Information shown -

--- START ---

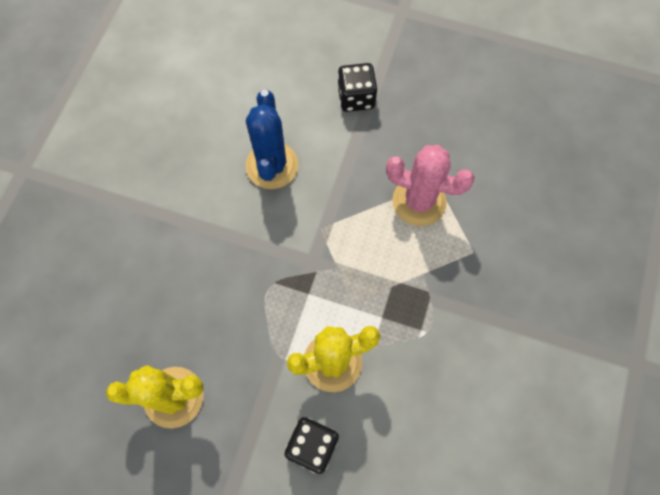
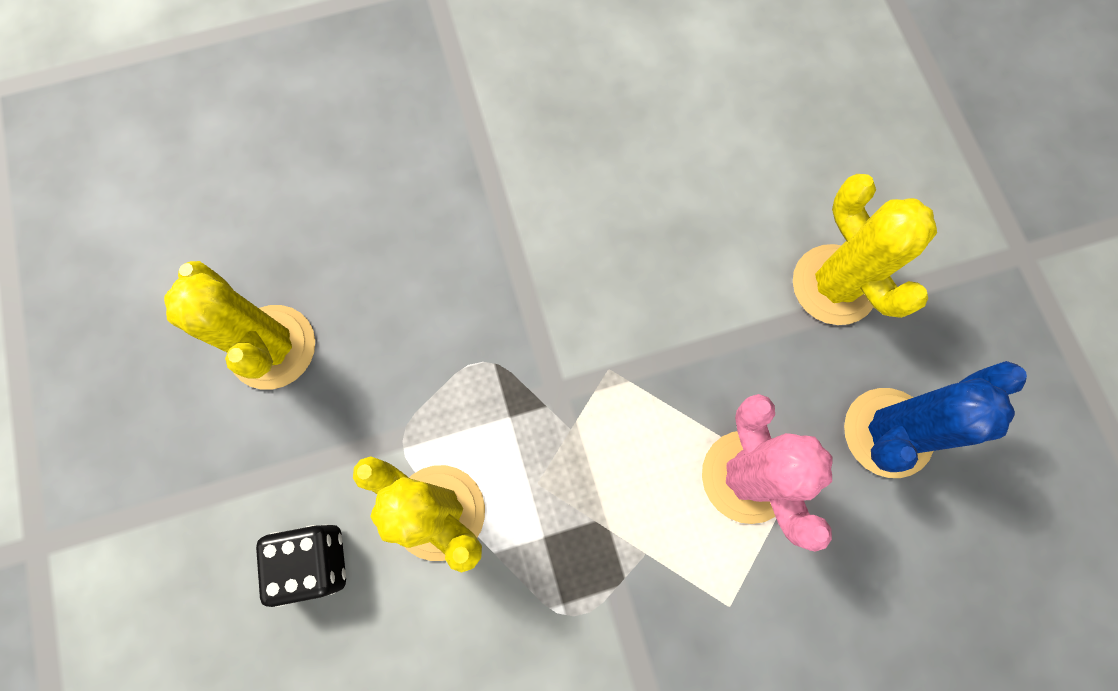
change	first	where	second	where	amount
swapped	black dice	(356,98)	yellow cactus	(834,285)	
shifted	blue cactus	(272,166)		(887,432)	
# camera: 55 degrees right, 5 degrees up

--- END ---

Work item -
Word for word, restate the whole listing and drop the images.

Answer space -
change	first	where	second	where	amount
swapped	black dice	(356,98)	yellow cactus	(834,285)	
shifted	blue cactus	(272,166)		(887,432)	
# camera: 55 degrees right, 5 degrees up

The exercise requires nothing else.